:: YOUR TASK ::
Leave out all pictures while you copy the lines exactly from the one with "green L-shape: (131, 124)" through the last line of the listing.

* * * * *

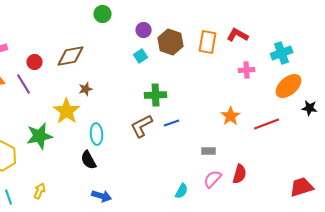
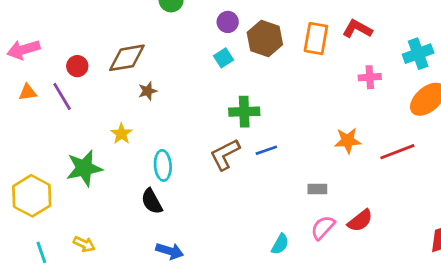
brown star: (86, 89) -> (148, 91), moved
yellow star: (67, 111) -> (121, 134), size x0.6
orange star: (231, 116) -> (348, 141), turned 30
red semicircle: (240, 174) -> (360, 221), turned 36
yellow arrow: (40, 191) -> (84, 244), turned 91

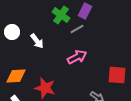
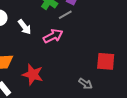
pink arrow: (77, 57) -> (53, 36), moved

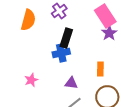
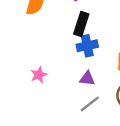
blue cross: (61, 53) -> (87, 46), moved

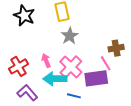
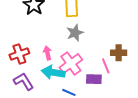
purple rectangle: (96, 78) -> (94, 79), size x0.7

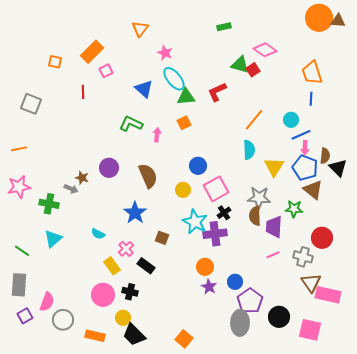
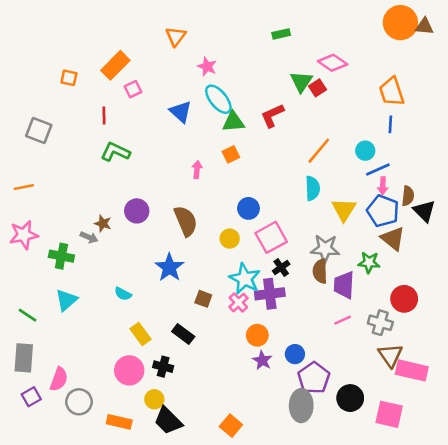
green triangle: (240, 65) -> (301, 82), turned 48
green L-shape: (131, 124) -> (115, 152), moved
pink cross: (126, 249) -> (238, 303), moved

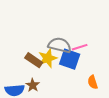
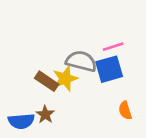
pink line: (80, 47) -> (113, 47), moved
blue square: (70, 59) -> (109, 69), moved, turned -35

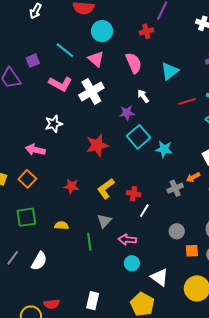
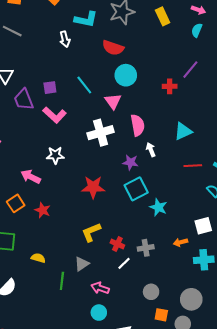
white arrow: (36, 11) -> (65, 39), turned -56
pink semicircle: (134, 63) -> (138, 125), moved
pink L-shape: (60, 84) -> (54, 115), moved
red star: (71, 186) -> (43, 210), moved
gray cross: (175, 188) -> (146, 248), moved

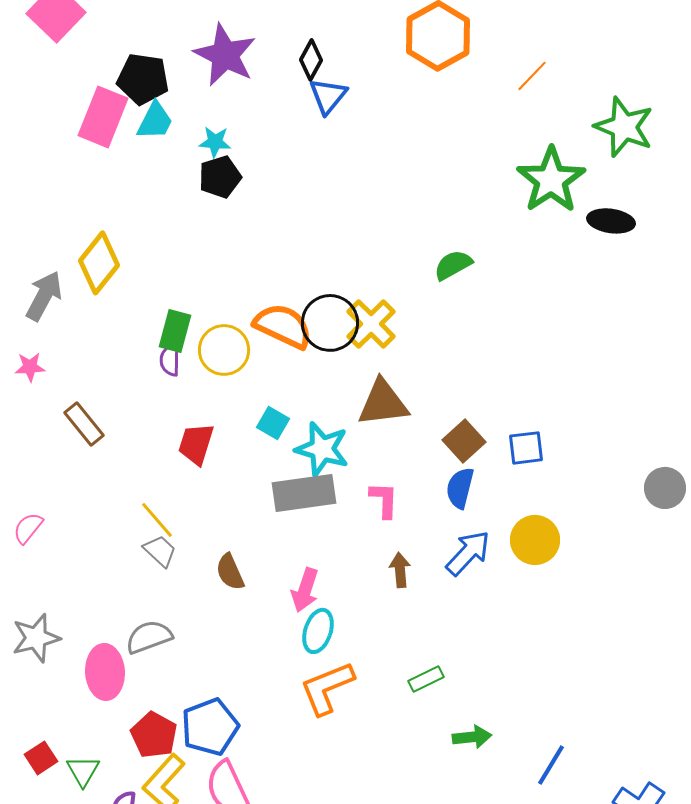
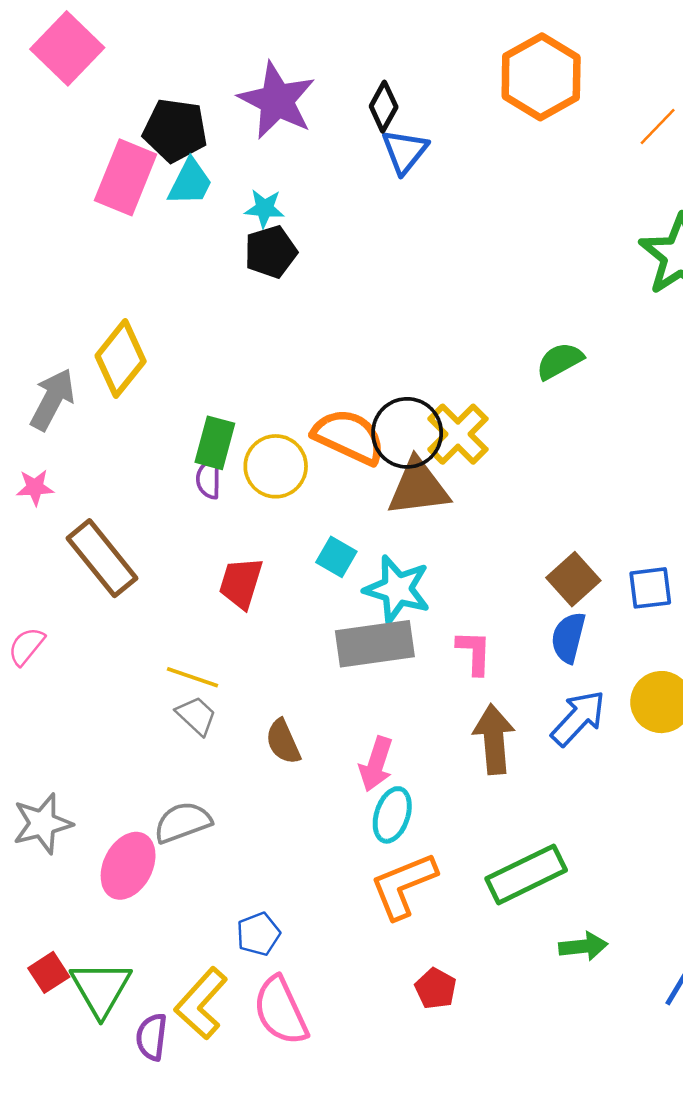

* * * * *

:: SOLUTION BELOW ::
green L-shape: (131, 124) -> (115, 152), moved
pink cross: (126, 249) -> (238, 303), moved

pink line: (80, 47) -> (113, 47), moved
blue square: (70, 59) -> (109, 69), moved, turned -35

white arrow: (36, 11) -> (65, 39), turned -56
pink semicircle: (134, 63) -> (138, 125), moved
pink L-shape: (60, 84) -> (54, 115), moved
red star: (71, 186) -> (43, 210), moved
gray cross: (175, 188) -> (146, 248), moved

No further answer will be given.